- **PROBLEM TO WORK ON**:
Lines with "white" in them are to be located in the listing below and copied.

- **SUPPLIED RECORDS**:
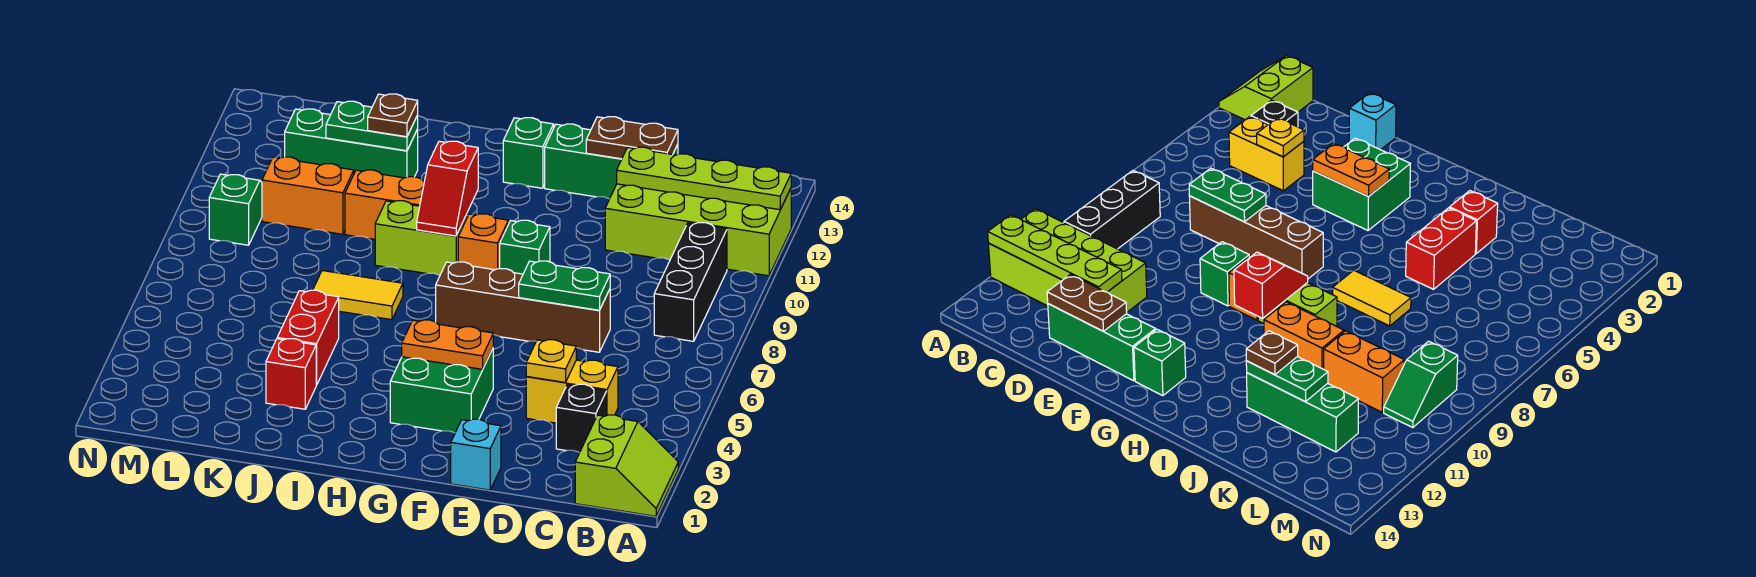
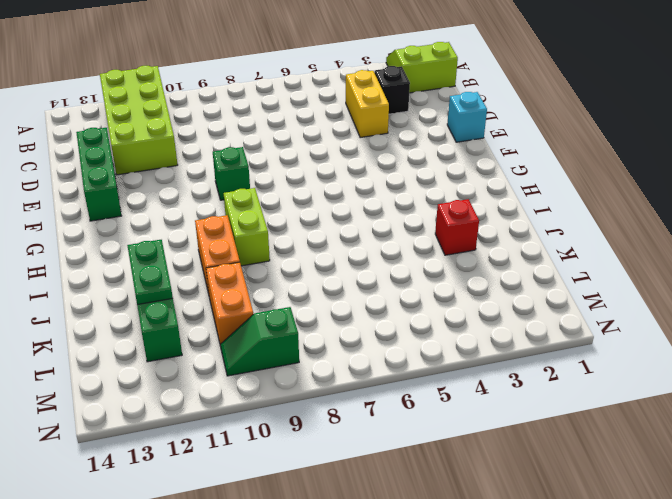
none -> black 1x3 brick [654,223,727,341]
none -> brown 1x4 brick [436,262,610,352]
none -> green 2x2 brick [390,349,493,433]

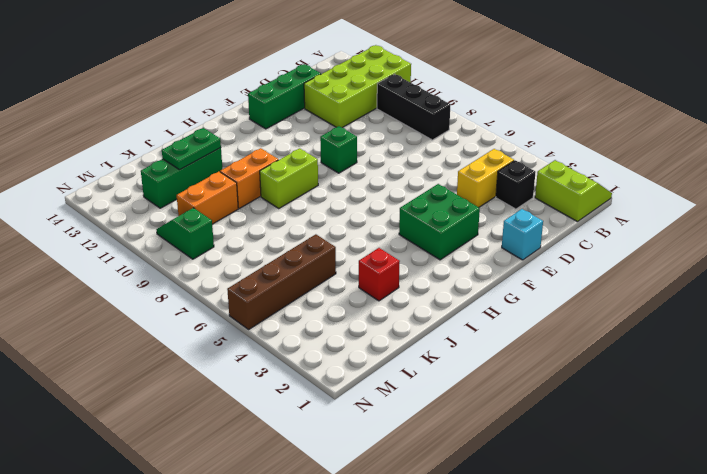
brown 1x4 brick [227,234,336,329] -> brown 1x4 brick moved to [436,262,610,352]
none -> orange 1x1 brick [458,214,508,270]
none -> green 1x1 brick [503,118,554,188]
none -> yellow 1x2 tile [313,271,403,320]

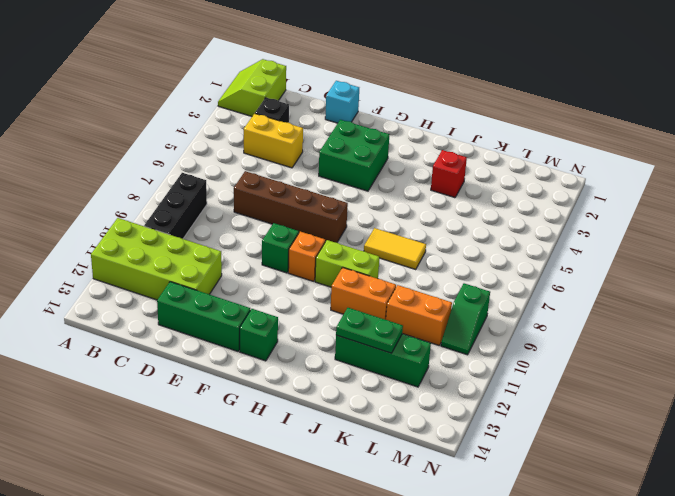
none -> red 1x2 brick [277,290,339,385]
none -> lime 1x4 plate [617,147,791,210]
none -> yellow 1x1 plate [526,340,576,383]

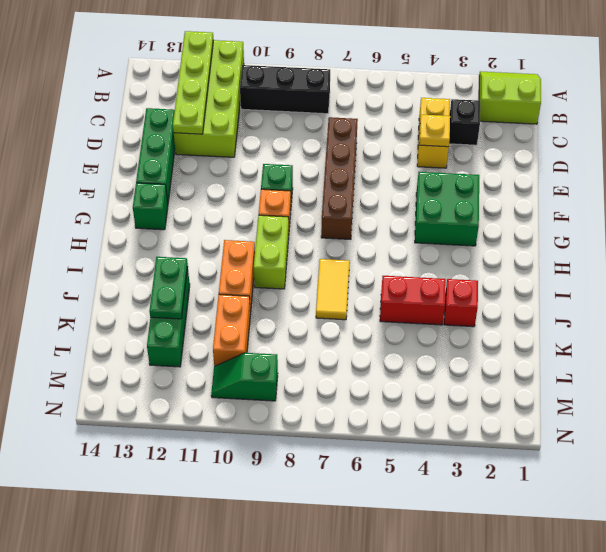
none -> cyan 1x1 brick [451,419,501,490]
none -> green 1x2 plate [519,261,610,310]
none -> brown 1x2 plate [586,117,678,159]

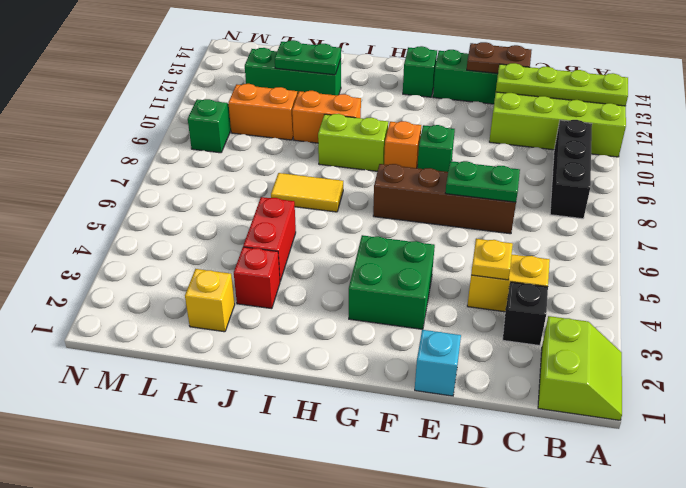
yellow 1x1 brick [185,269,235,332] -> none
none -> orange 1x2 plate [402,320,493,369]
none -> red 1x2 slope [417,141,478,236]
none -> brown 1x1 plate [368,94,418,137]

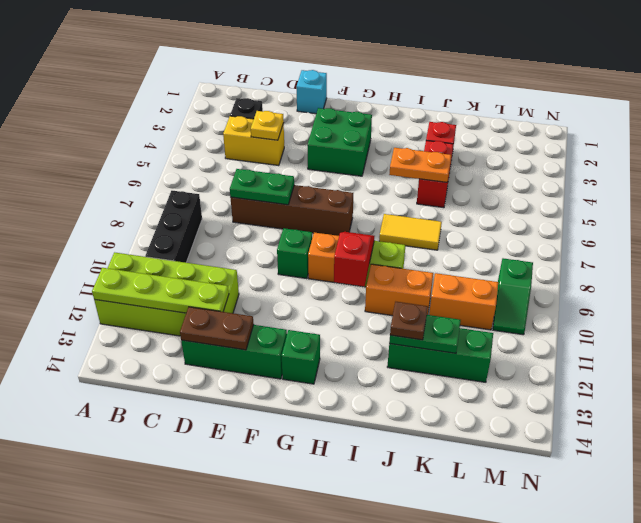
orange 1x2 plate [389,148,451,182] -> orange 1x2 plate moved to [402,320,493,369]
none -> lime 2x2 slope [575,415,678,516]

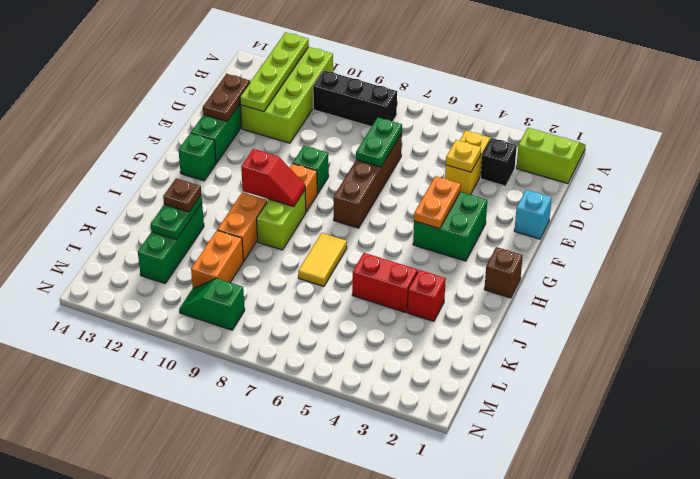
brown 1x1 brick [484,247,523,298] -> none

* * *

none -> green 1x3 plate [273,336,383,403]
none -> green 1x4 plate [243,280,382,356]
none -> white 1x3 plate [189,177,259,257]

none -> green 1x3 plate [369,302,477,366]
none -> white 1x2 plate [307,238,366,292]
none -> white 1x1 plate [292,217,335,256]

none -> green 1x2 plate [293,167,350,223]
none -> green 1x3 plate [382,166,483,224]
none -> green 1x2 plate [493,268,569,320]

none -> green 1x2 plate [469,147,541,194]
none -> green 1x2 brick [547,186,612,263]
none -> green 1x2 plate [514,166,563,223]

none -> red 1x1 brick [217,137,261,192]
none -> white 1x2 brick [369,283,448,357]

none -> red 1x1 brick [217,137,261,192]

- **TASK RESULT**:
none -> white 1x3 plate [189,177,259,257]
none -> white 1x2 plate [307,238,366,292]
none -> white 1x1 plate [292,217,335,256]
none -> white 1x2 brick [369,283,448,357]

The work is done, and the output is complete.